Object state change records
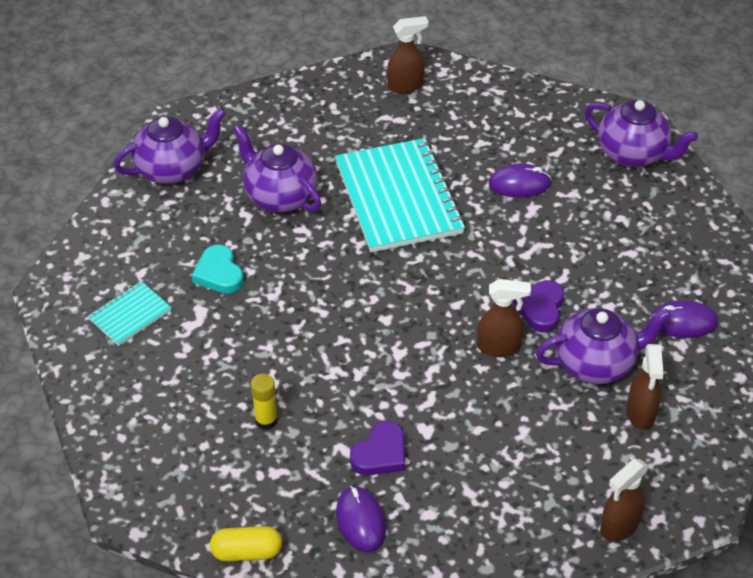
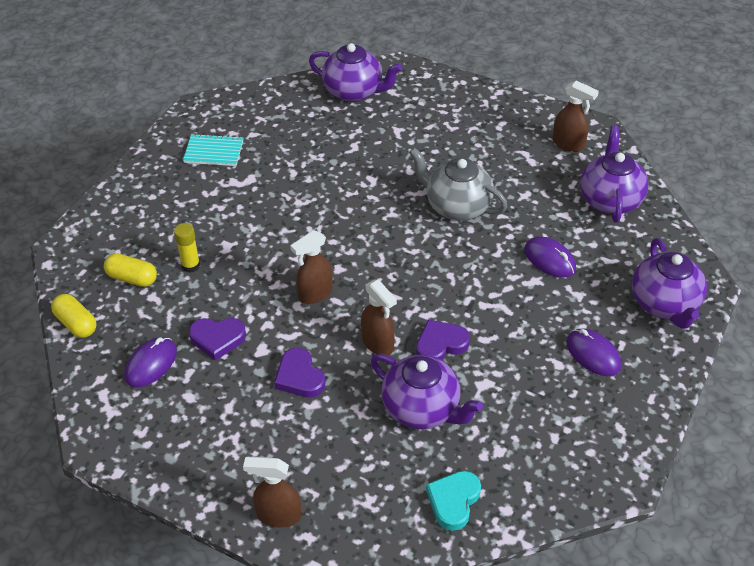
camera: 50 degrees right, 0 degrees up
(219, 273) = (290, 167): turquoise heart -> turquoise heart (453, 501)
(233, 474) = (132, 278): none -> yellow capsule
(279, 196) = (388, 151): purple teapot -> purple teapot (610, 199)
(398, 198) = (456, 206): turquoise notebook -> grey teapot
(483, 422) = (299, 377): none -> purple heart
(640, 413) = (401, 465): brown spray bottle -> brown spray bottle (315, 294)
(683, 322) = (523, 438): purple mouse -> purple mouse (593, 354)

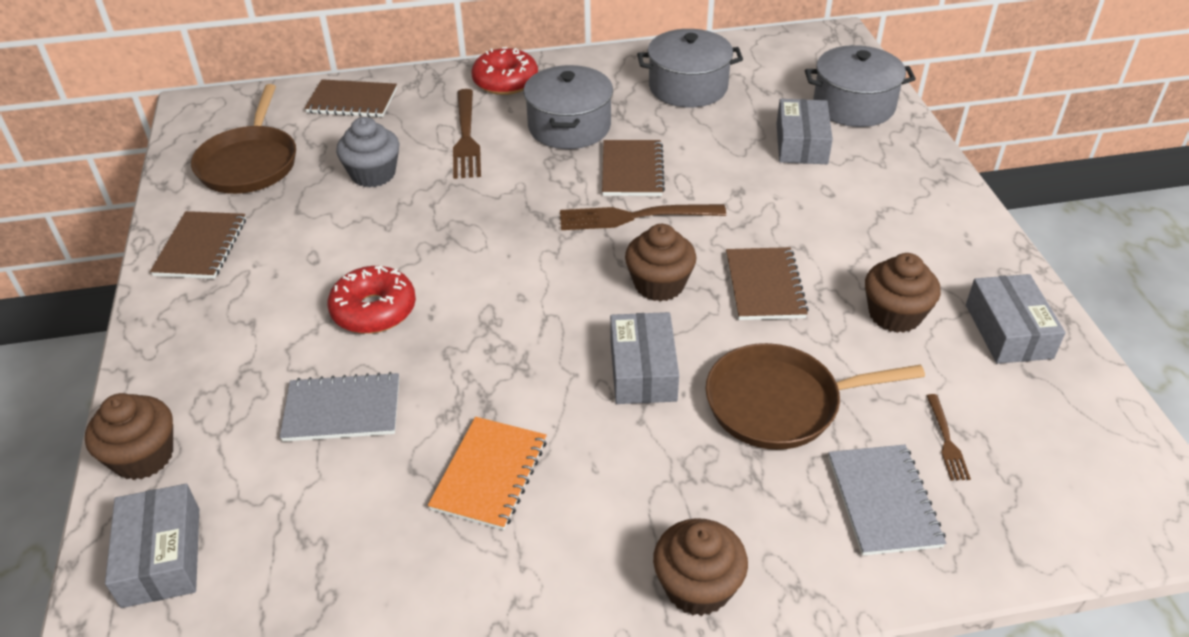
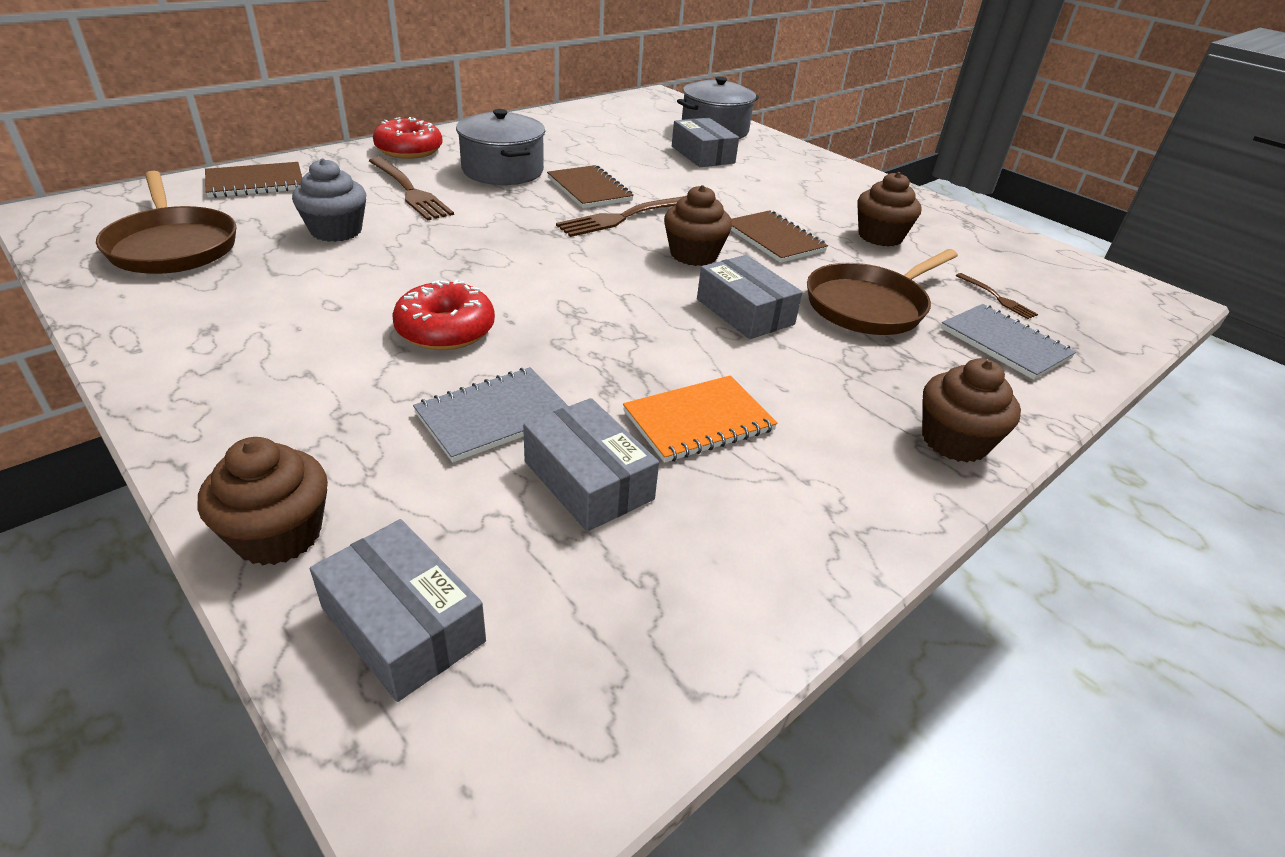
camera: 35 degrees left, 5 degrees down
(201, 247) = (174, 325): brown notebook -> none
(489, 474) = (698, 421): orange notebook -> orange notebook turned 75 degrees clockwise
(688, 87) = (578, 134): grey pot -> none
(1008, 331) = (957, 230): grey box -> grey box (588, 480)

_Exercise prompt_.
Copy out all the entries precisely. No images.

_Task response_.
camera: 50 degrees right, 0 degrees up
(219, 273) = (290, 167): turquoise heart -> turquoise heart (453, 501)
(233, 474) = (132, 278): none -> yellow capsule
(279, 196) = (388, 151): purple teapot -> purple teapot (610, 199)
(398, 198) = (456, 206): turquoise notebook -> grey teapot
(483, 422) = (299, 377): none -> purple heart
(640, 413) = (401, 465): brown spray bottle -> brown spray bottle (315, 294)
(683, 322) = (523, 438): purple mouse -> purple mouse (593, 354)

camera: 35 degrees left, 5 degrees down
(201, 247) = (174, 325): brown notebook -> none
(489, 474) = (698, 421): orange notebook -> orange notebook turned 75 degrees clockwise
(688, 87) = (578, 134): grey pot -> none
(1008, 331) = (957, 230): grey box -> grey box (588, 480)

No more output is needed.